- INPUT FOR THIS TASK
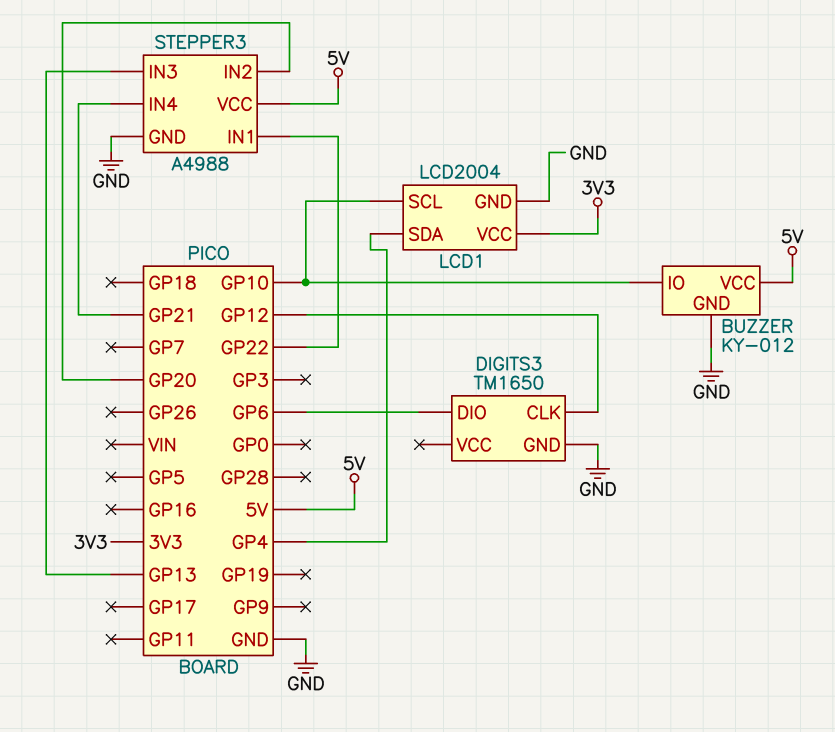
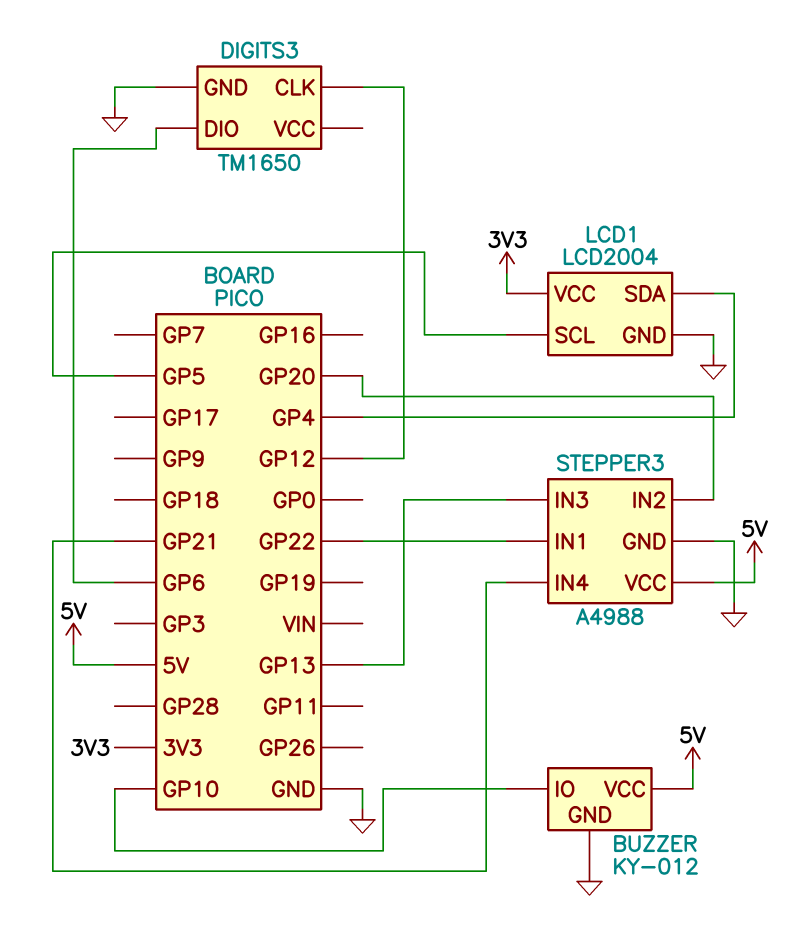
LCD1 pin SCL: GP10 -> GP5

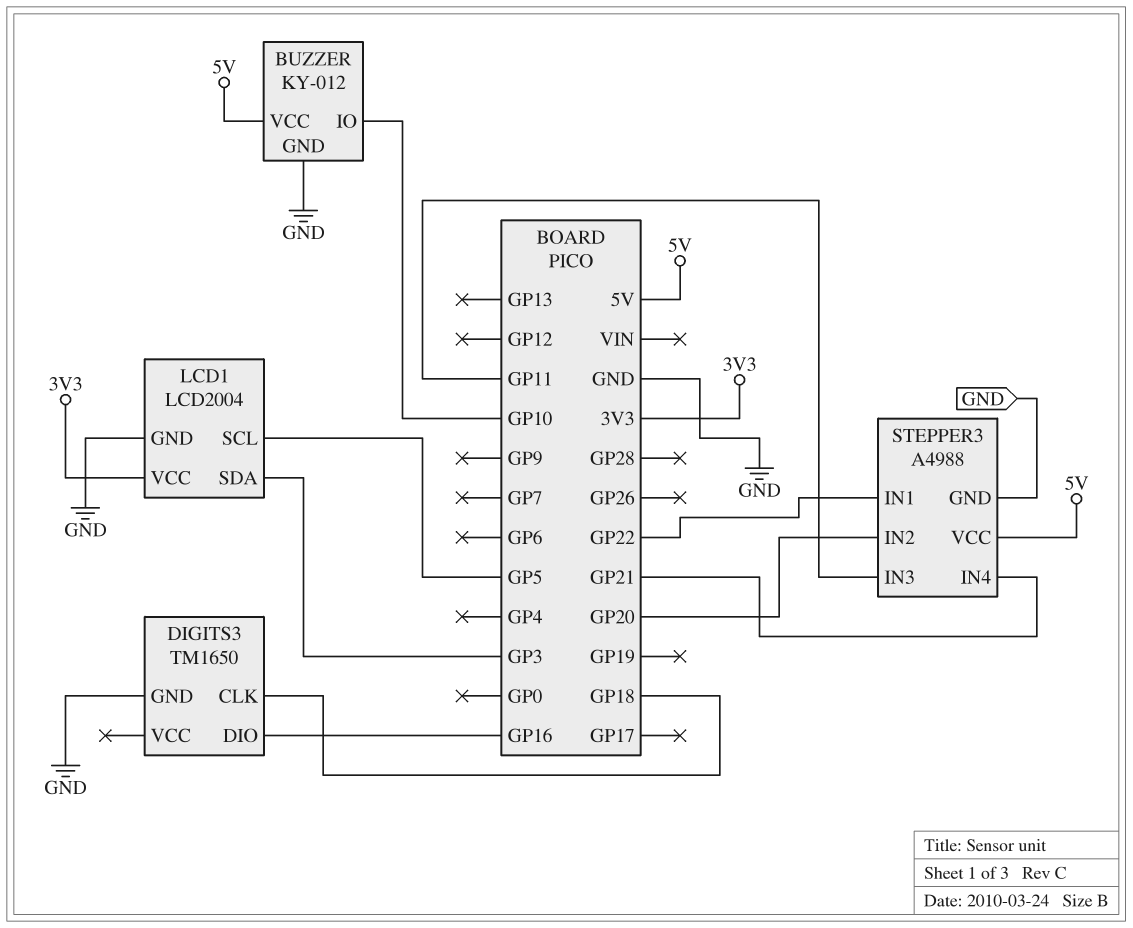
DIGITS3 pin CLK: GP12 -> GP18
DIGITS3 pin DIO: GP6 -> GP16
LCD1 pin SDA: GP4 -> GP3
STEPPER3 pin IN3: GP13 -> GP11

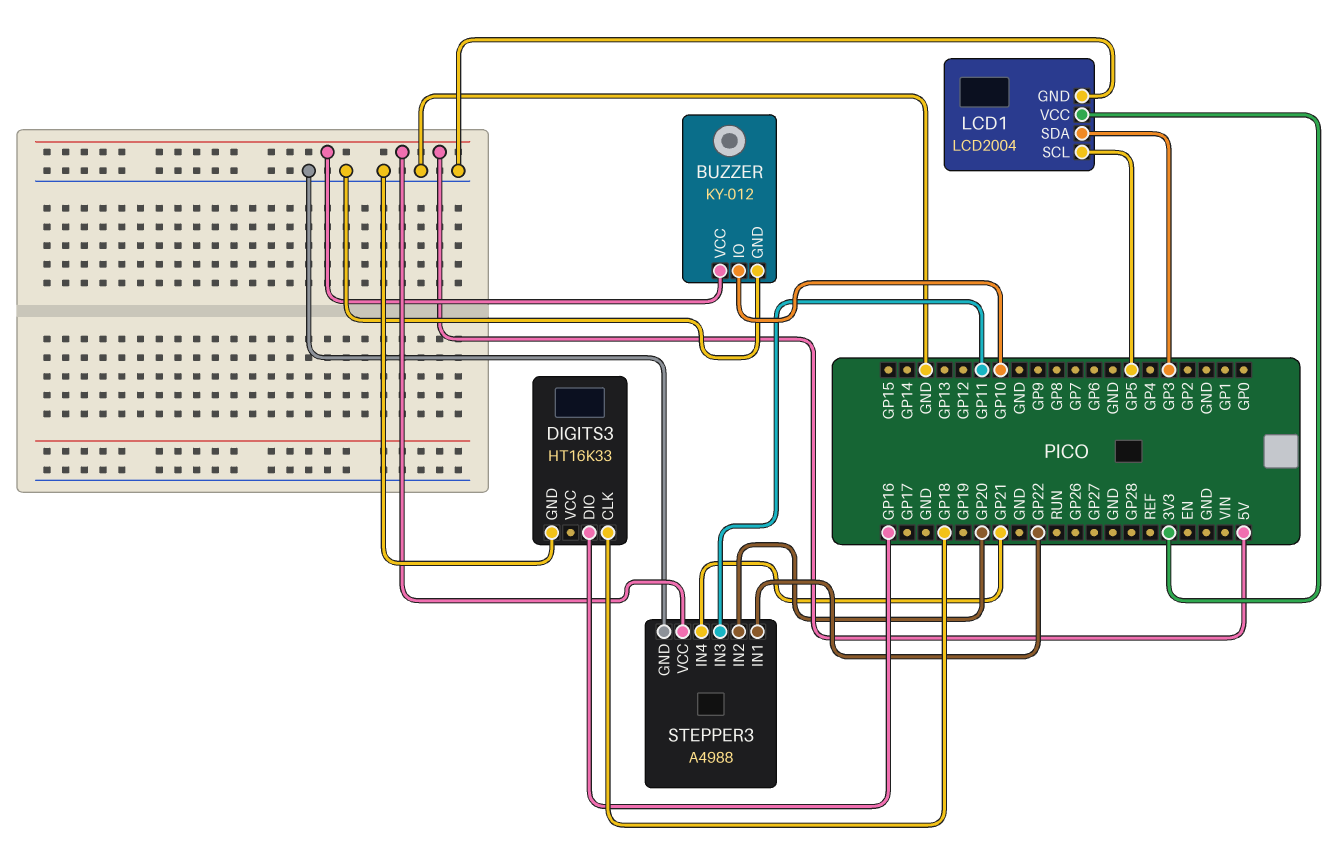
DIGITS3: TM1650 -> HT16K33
---
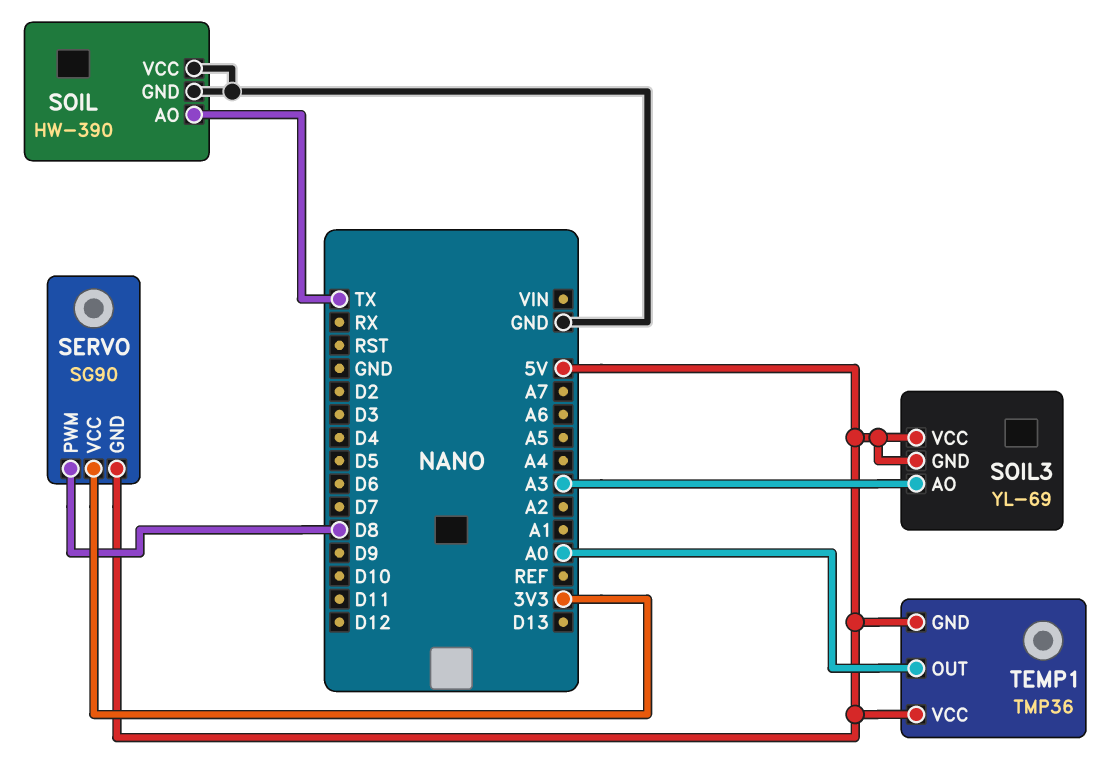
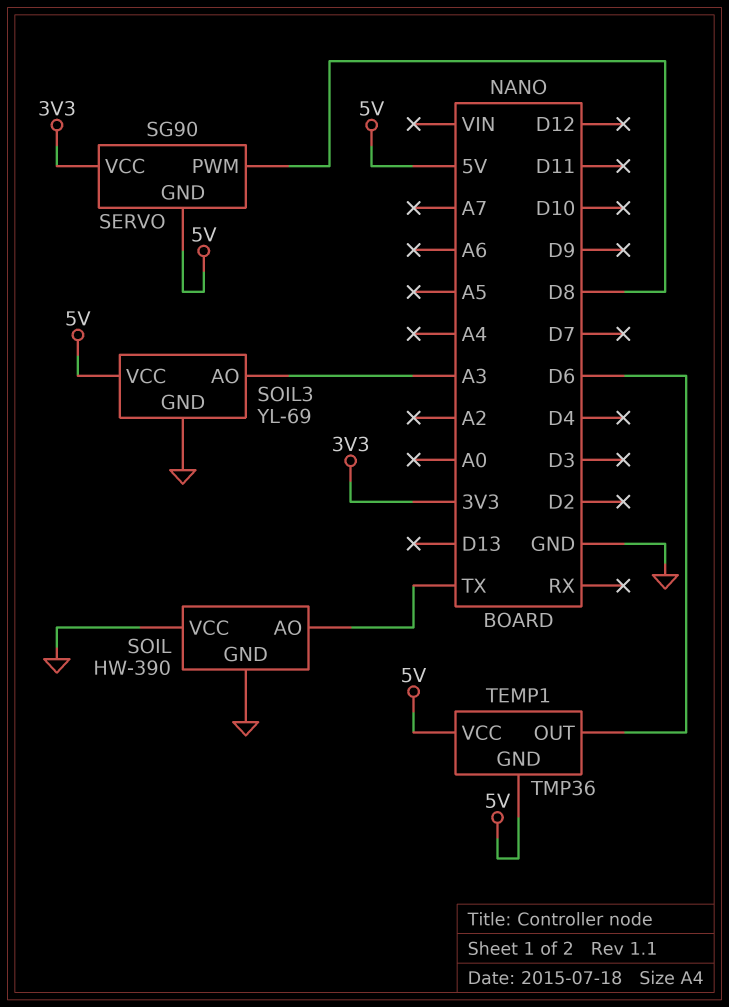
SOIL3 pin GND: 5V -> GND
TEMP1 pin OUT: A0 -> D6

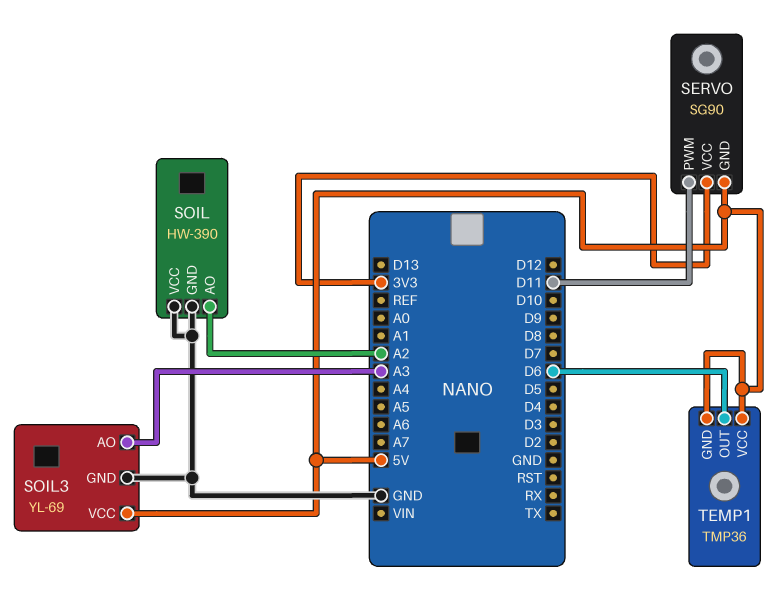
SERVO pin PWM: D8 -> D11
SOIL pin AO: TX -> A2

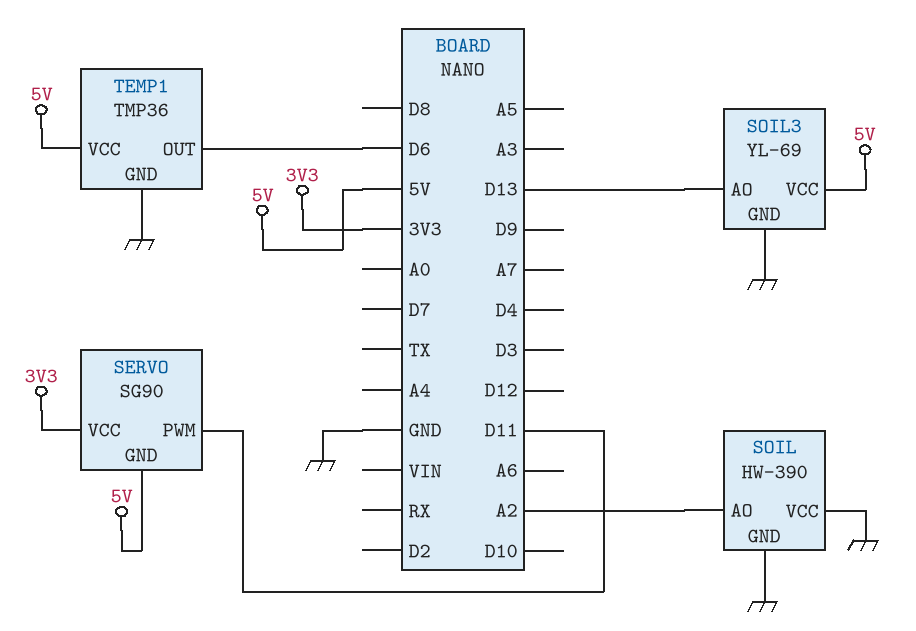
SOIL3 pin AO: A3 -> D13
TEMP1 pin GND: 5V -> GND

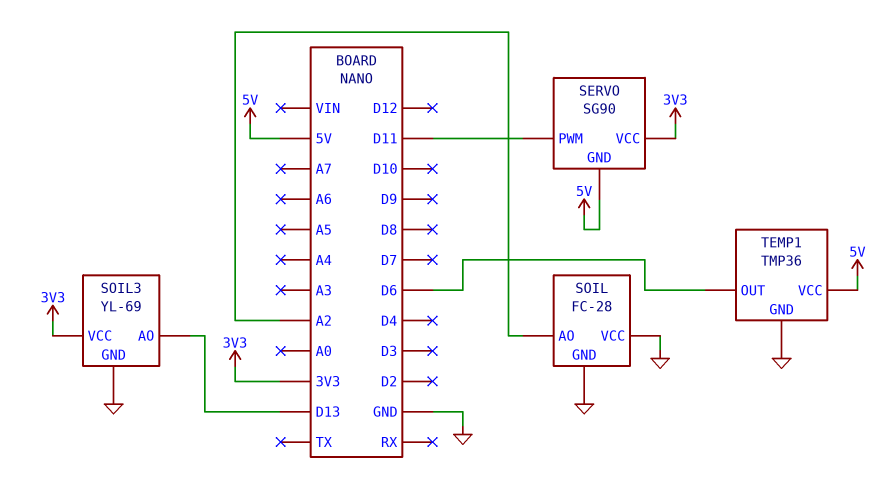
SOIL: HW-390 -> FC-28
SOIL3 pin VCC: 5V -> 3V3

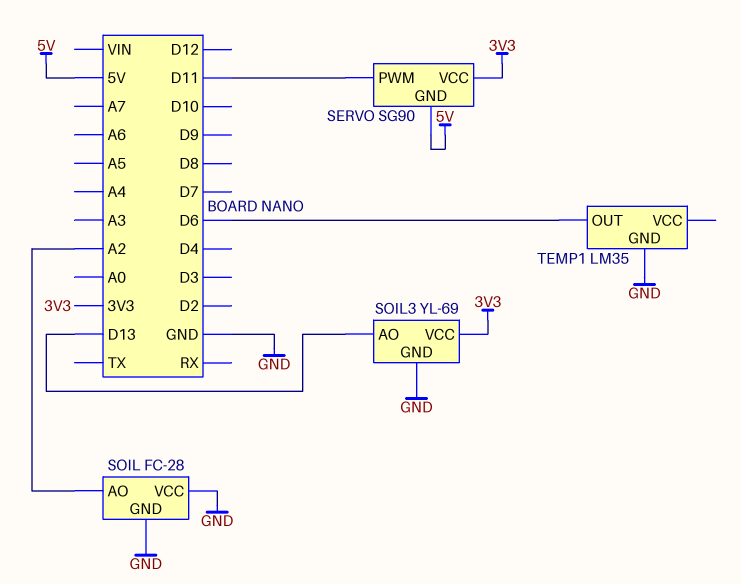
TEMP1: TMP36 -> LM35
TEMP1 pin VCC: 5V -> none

- EXERCISE INSTRUCTIONS
Leaving pictures out, output the lines of the data above from the one with "LCD1 pin SCL: GP10 -> GP5" through the one with "DIGITS3: TM1650 -> HT16K33", word for word.

- EXPECTED OUTPUT
LCD1 pin SCL: GP10 -> GP5

DIGITS3 pin CLK: GP12 -> GP18
DIGITS3 pin DIO: GP6 -> GP16
LCD1 pin SDA: GP4 -> GP3
STEPPER3 pin IN3: GP13 -> GP11

DIGITS3: TM1650 -> HT16K33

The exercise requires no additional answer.